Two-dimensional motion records
********************
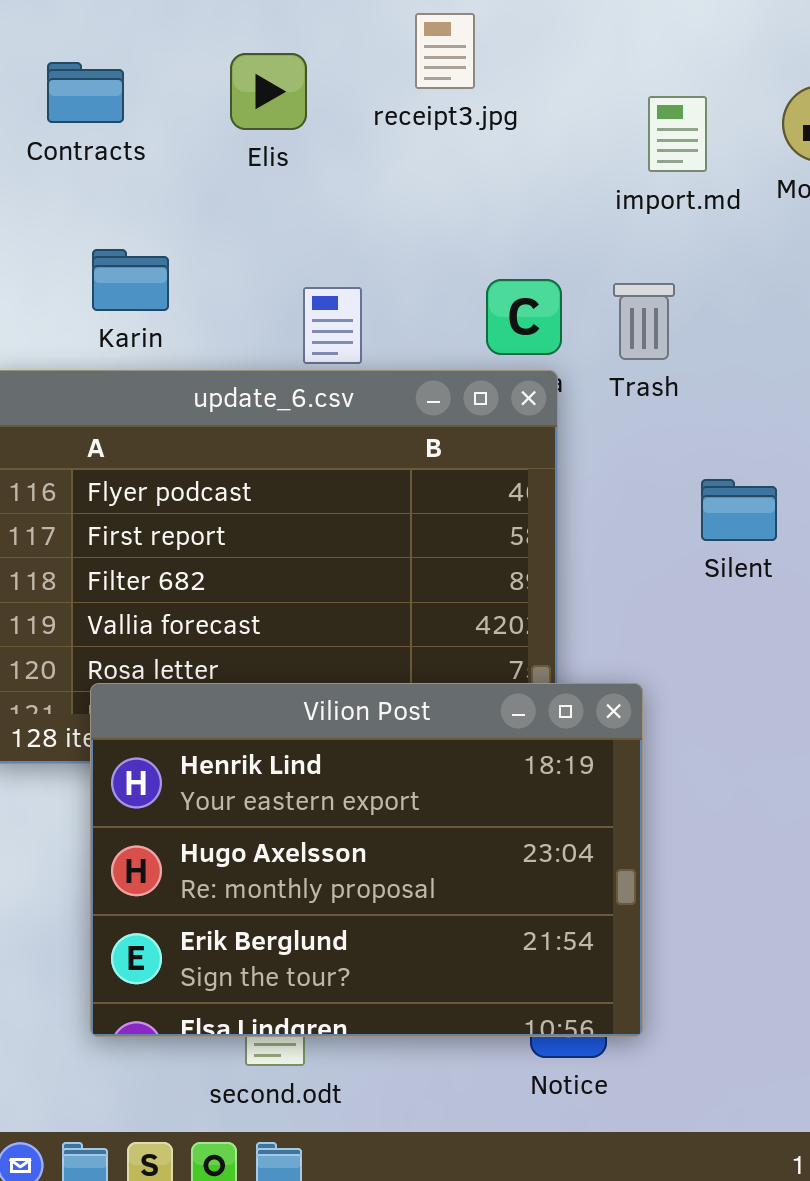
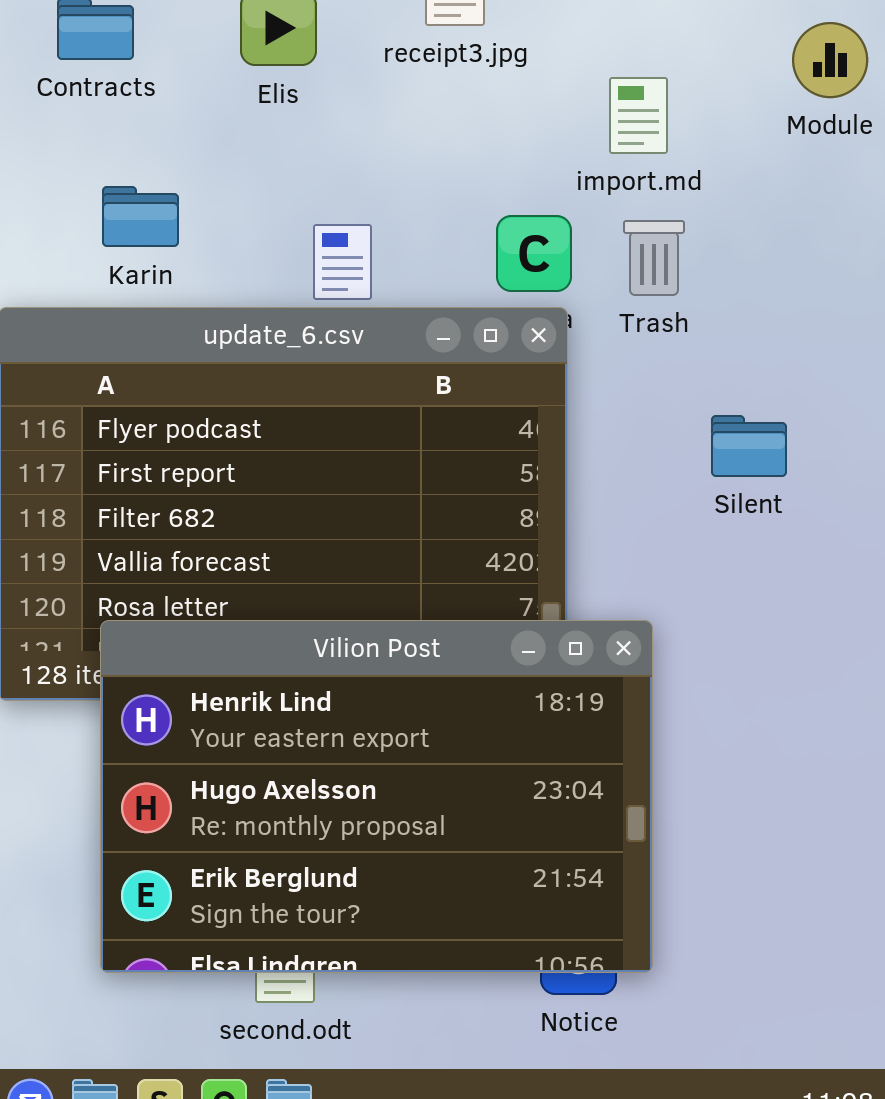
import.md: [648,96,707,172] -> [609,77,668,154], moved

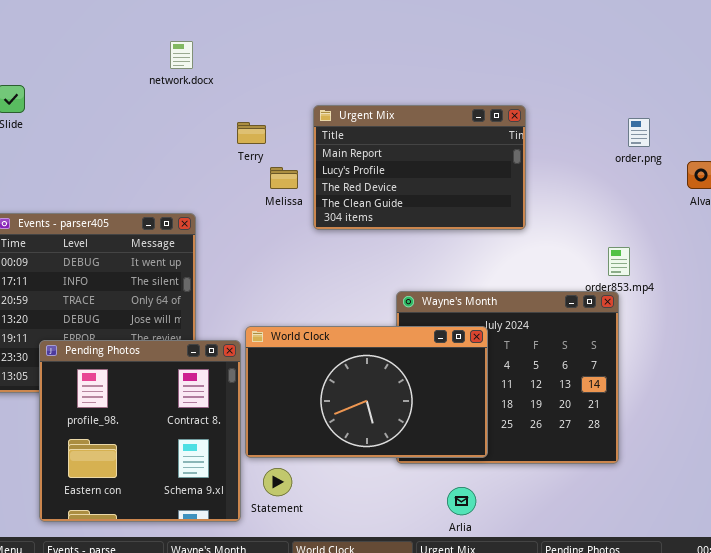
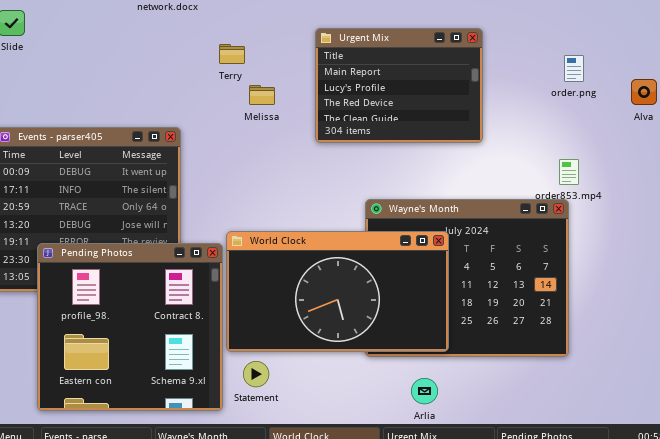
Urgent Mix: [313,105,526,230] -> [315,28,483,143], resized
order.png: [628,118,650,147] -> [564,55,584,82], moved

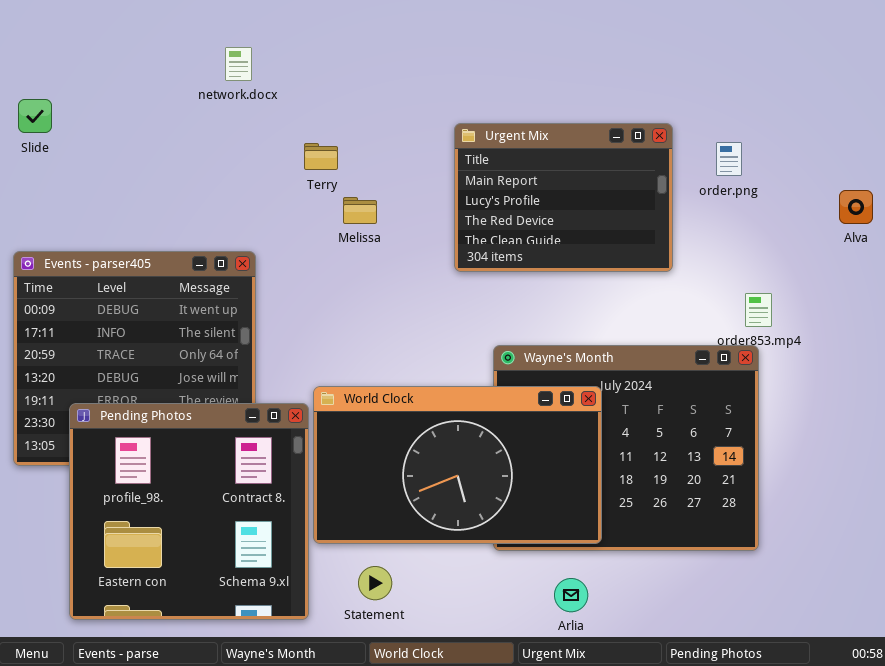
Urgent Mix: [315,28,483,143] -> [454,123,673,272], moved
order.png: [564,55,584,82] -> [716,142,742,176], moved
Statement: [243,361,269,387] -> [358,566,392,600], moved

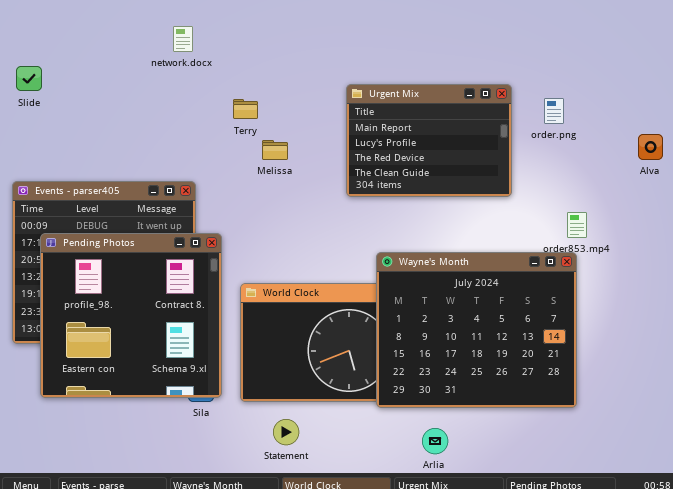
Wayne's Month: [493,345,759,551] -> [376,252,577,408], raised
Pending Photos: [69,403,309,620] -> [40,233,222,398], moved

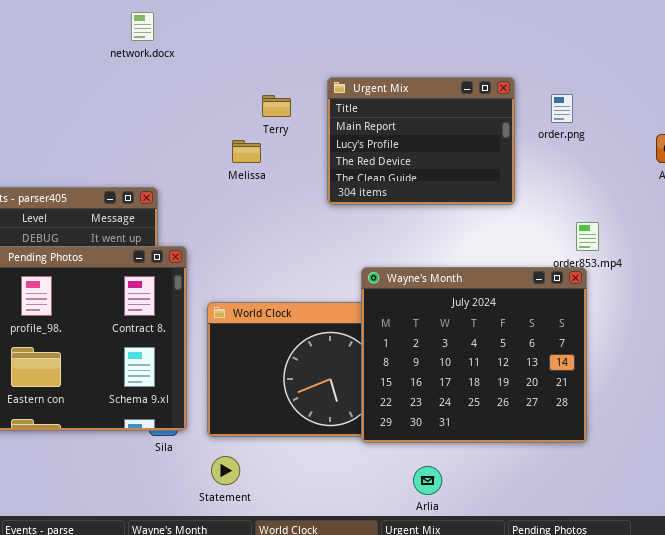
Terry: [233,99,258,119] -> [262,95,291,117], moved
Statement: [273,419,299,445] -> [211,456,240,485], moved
********************
• Assignment: Output must be limited to the lines beginning with the one that contains "Terry: [233,99,258,119] ->" and ending with the last line of the entries, reproduced exactly.

• Your response:
Terry: [233,99,258,119] -> [262,95,291,117], moved
Statement: [273,419,299,445] -> [211,456,240,485], moved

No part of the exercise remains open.